(Extracted data entries)
◇ ◇ ◇ ◇ ◇
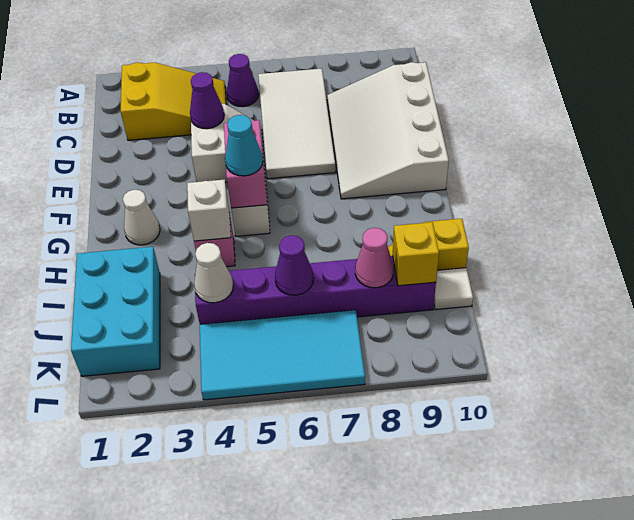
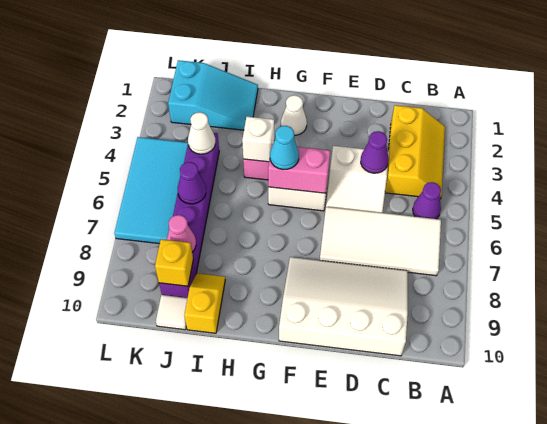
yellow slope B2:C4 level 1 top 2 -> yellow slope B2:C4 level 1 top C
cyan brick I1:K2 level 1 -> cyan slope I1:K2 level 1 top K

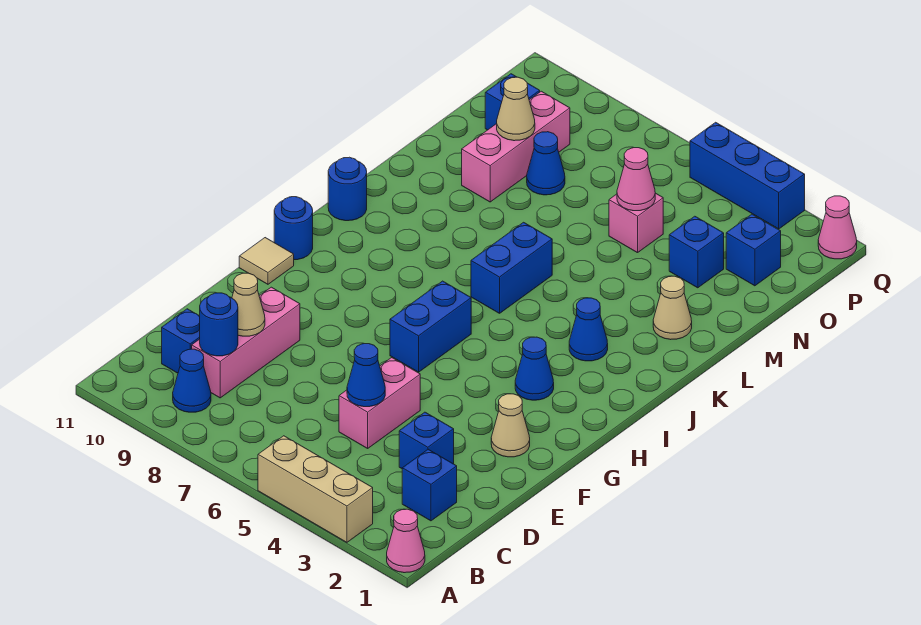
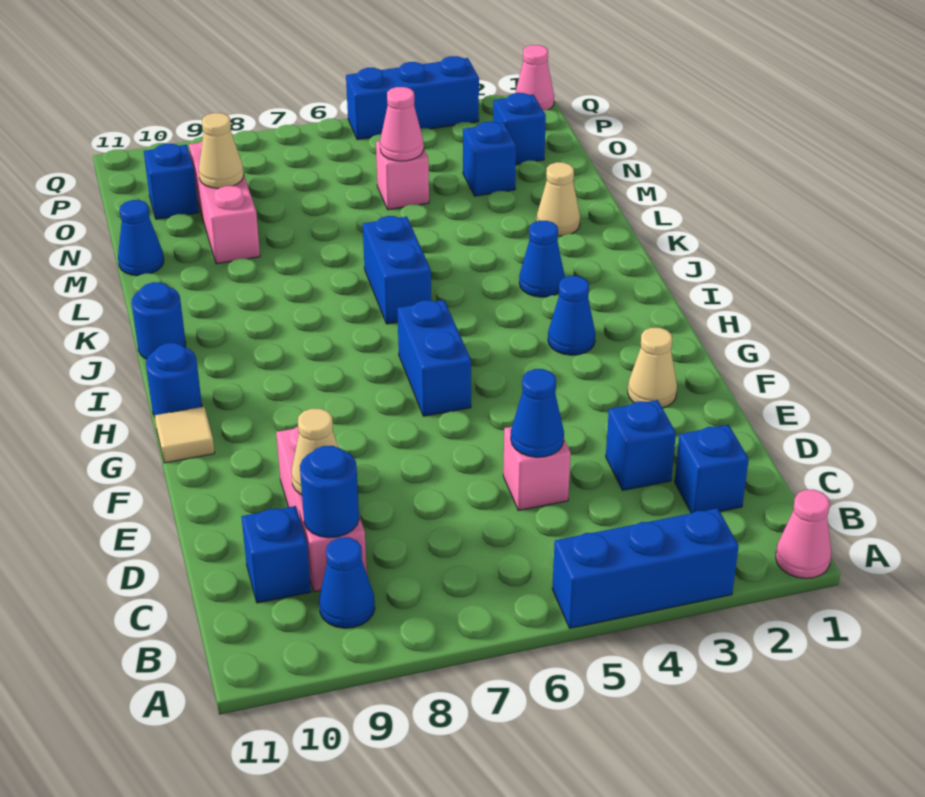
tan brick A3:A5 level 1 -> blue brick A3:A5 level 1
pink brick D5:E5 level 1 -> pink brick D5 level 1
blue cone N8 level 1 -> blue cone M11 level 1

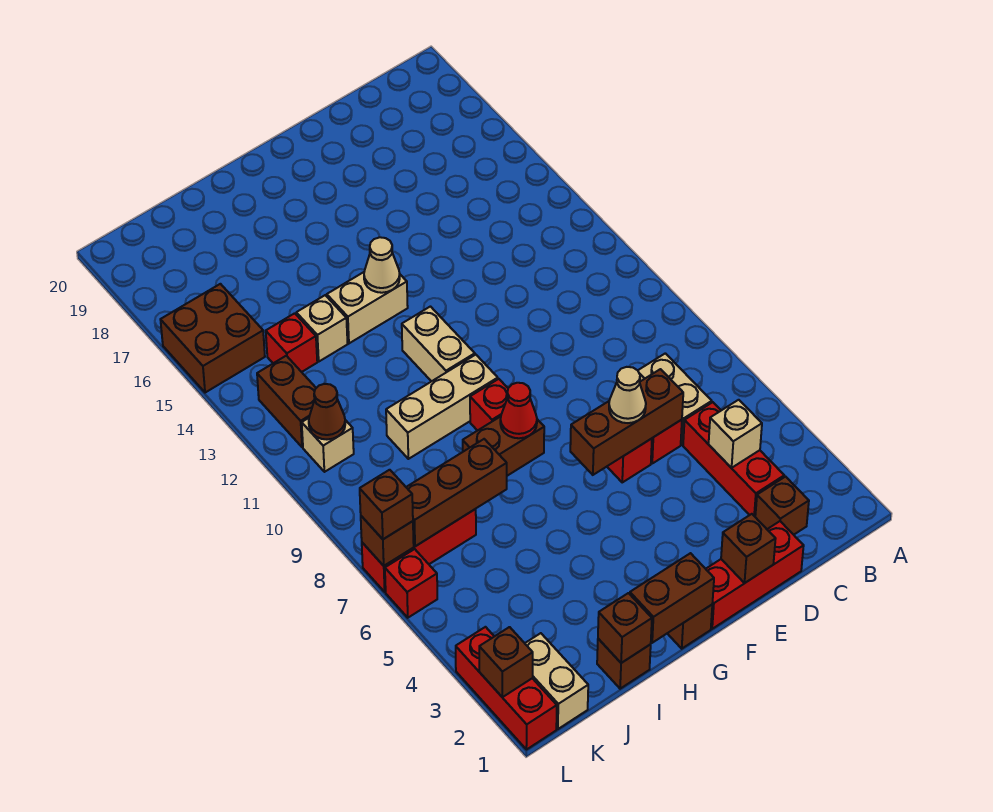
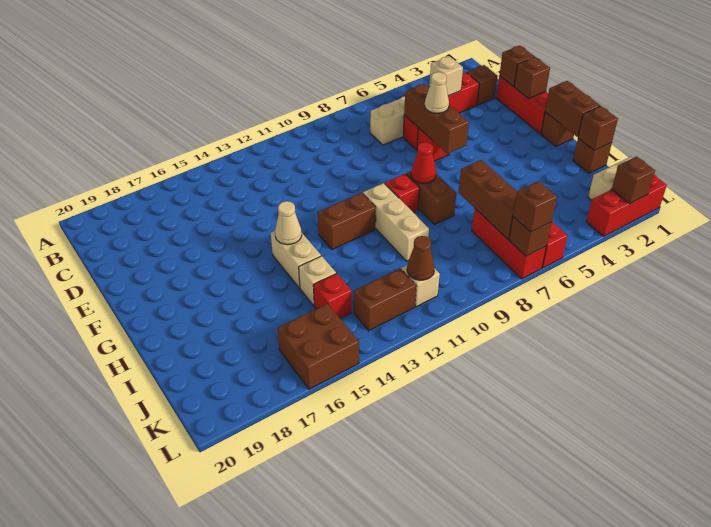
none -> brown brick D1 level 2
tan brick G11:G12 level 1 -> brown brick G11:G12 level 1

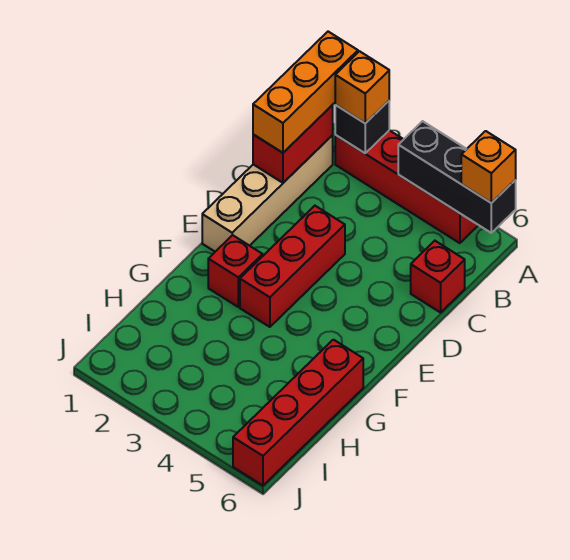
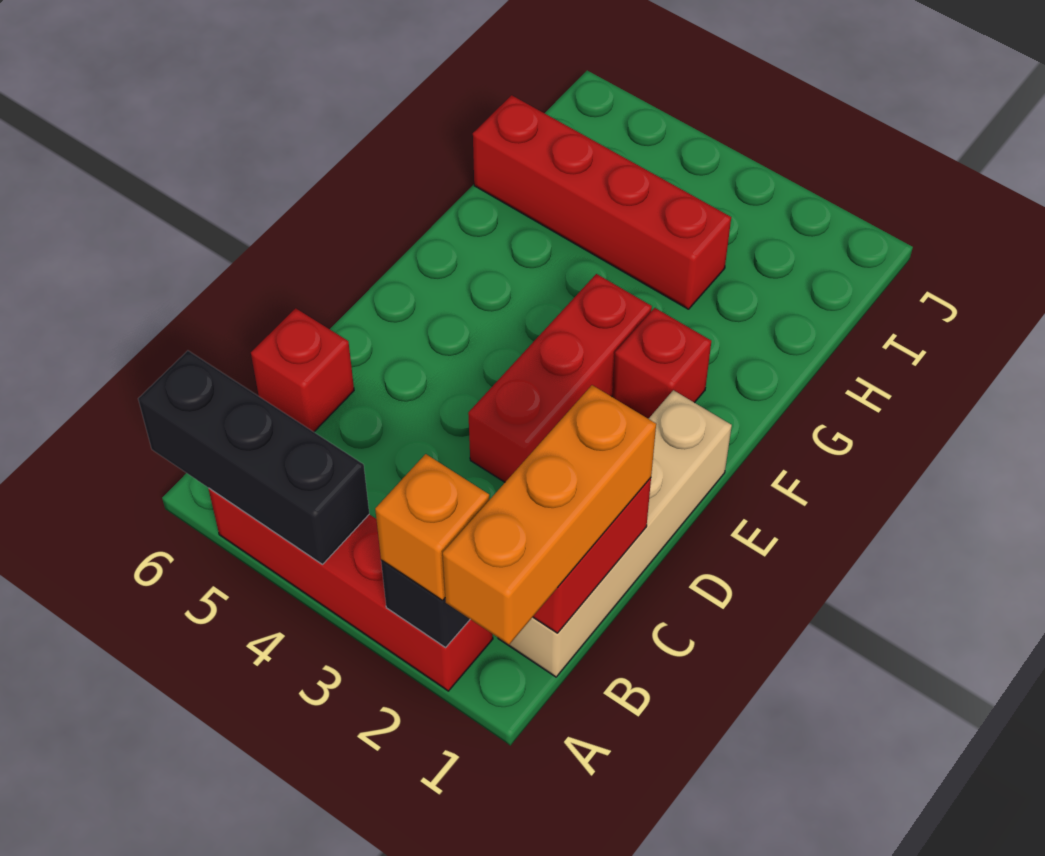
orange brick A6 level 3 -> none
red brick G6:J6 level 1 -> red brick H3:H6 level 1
◇ ◇ ◇ ◇ ◇
■ **DESCRIPTION OF THE TASK**: Could you output the lines above exactly, with no pictures included?

■ **ANSWER SECTION**:
yellow slope B2:C4 level 1 top 2 -> yellow slope B2:C4 level 1 top C
cyan brick I1:K2 level 1 -> cyan slope I1:K2 level 1 top K

tan brick A3:A5 level 1 -> blue brick A3:A5 level 1
pink brick D5:E5 level 1 -> pink brick D5 level 1
blue cone N8 level 1 -> blue cone M11 level 1

none -> brown brick D1 level 2
tan brick G11:G12 level 1 -> brown brick G11:G12 level 1

orange brick A6 level 3 -> none
red brick G6:J6 level 1 -> red brick H3:H6 level 1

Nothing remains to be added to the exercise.